Exercise material —
= Beginning of Section =
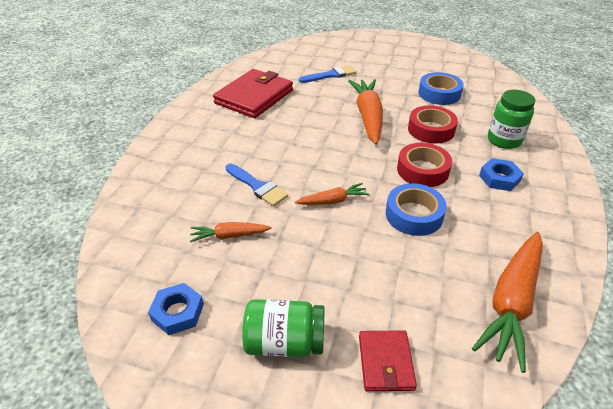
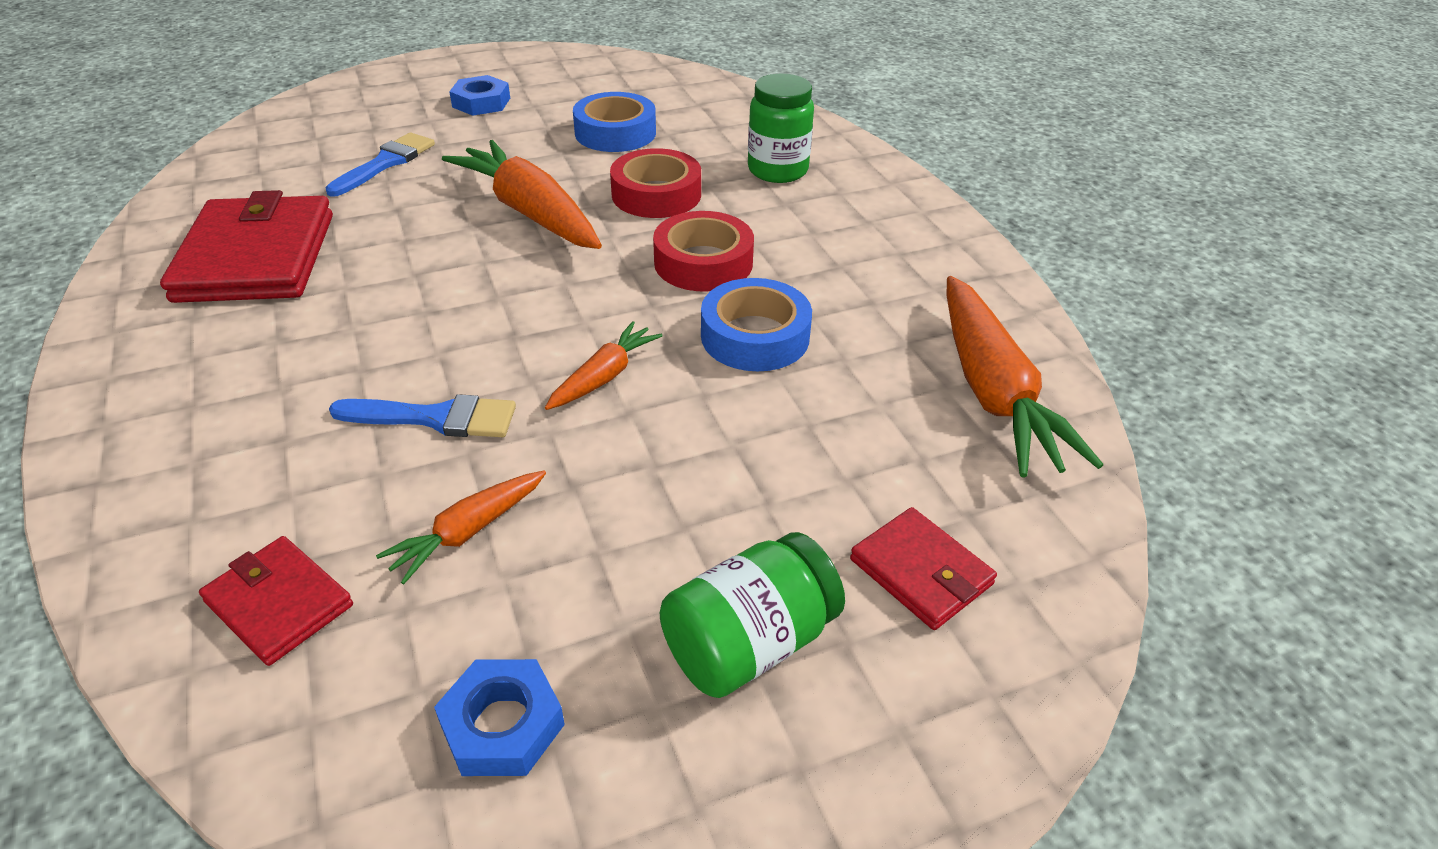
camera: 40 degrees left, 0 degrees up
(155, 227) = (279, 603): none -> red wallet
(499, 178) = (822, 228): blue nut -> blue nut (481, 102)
= End of Section =
= Beginning of Section =
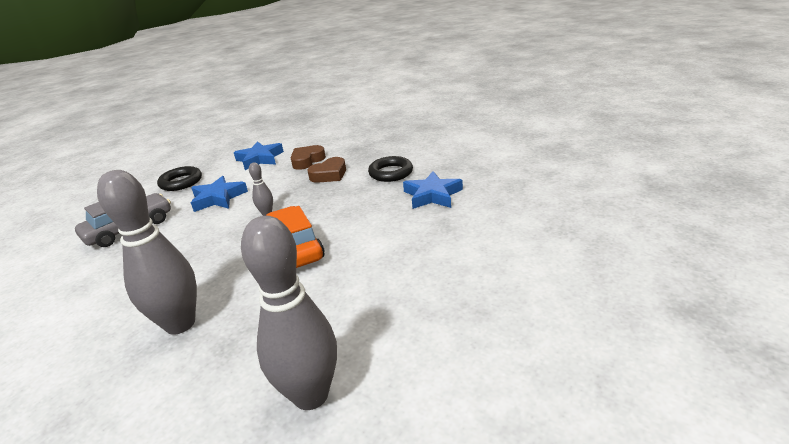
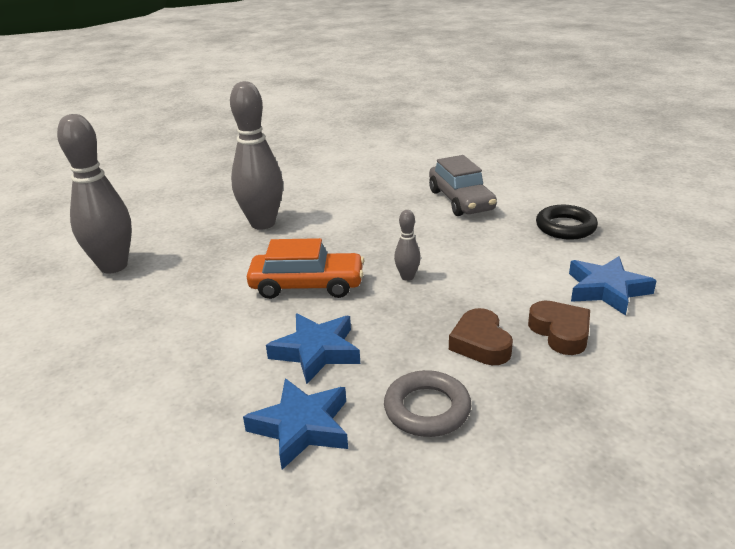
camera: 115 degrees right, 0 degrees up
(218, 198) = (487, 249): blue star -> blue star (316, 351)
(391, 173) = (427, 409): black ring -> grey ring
= End of Section =
= Beginning of Section =
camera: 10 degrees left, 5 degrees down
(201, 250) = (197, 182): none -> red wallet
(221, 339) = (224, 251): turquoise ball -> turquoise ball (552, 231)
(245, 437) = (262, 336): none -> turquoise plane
= End of Section =
Your instructions —
Going back over the entries above, copy word for word every line from the one that has "camera: 40 degrees left, 0 degrees up" on through the one that has "(499, 178) = (822, 228): blue".

Result of the task —
camera: 40 degrees left, 0 degrees up
(155, 227) = (279, 603): none -> red wallet
(499, 178) = (822, 228): blue nut -> blue nut (481, 102)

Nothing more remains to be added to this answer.